→ Task prompt
The answer should be each line of the records that contains the word "pink"; please copy them all.

───── Task input ─────

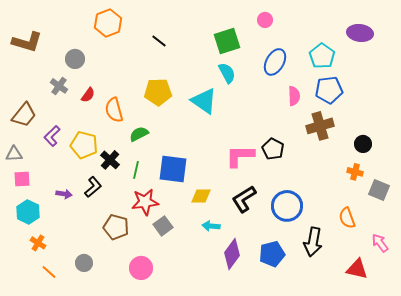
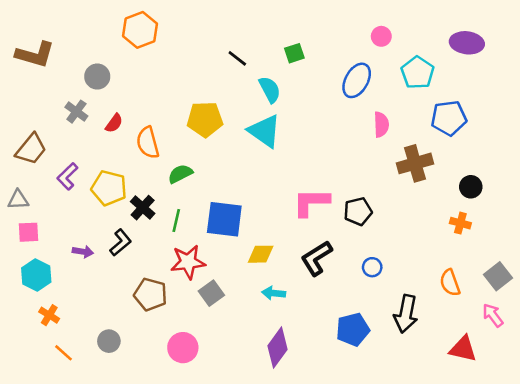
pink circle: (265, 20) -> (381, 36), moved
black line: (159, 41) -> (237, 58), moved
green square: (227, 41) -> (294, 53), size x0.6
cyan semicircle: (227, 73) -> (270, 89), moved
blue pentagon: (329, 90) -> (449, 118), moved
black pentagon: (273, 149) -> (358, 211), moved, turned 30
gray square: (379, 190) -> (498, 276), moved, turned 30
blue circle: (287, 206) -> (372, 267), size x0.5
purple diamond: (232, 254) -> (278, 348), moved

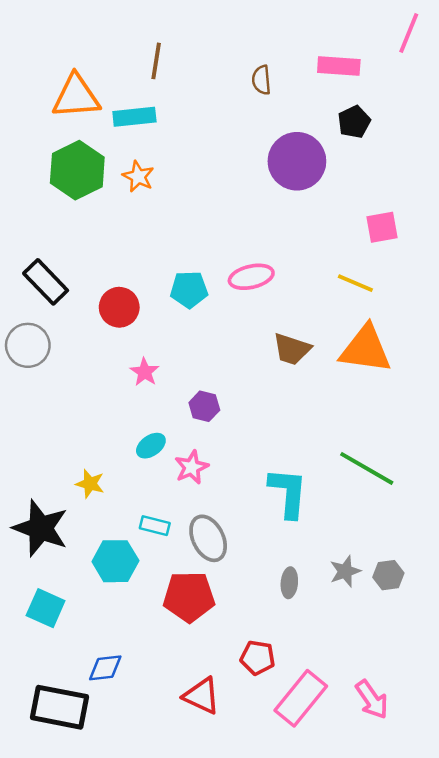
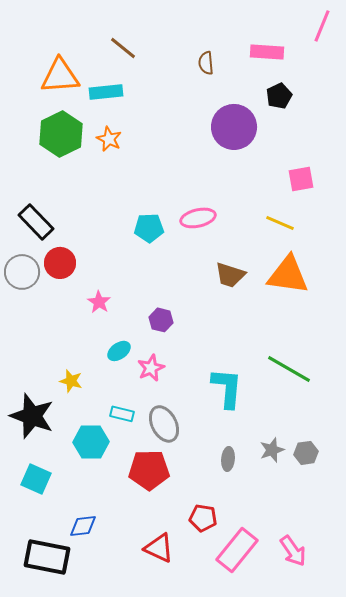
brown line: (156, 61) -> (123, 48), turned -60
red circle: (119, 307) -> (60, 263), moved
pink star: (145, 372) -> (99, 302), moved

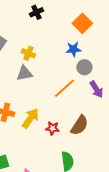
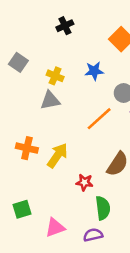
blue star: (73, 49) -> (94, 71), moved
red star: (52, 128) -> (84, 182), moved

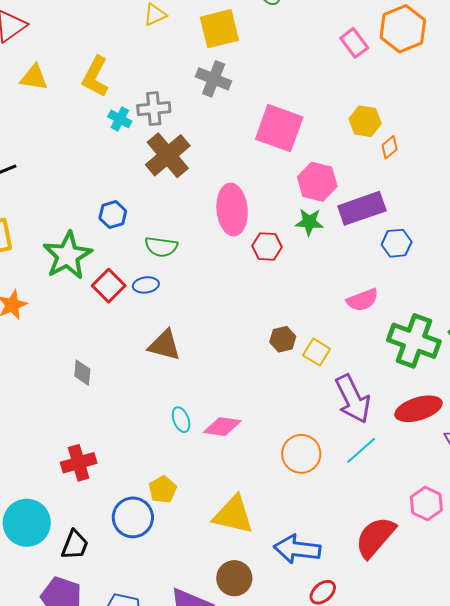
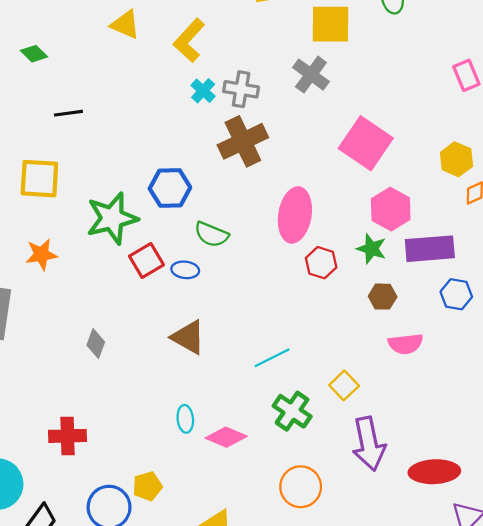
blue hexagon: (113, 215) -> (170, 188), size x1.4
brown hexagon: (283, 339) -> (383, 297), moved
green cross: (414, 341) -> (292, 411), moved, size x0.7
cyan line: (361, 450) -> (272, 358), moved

─────

→ Exercise answer
pink circle: (265, 20) -> (381, 36), moved
pink star: (145, 372) -> (99, 302), moved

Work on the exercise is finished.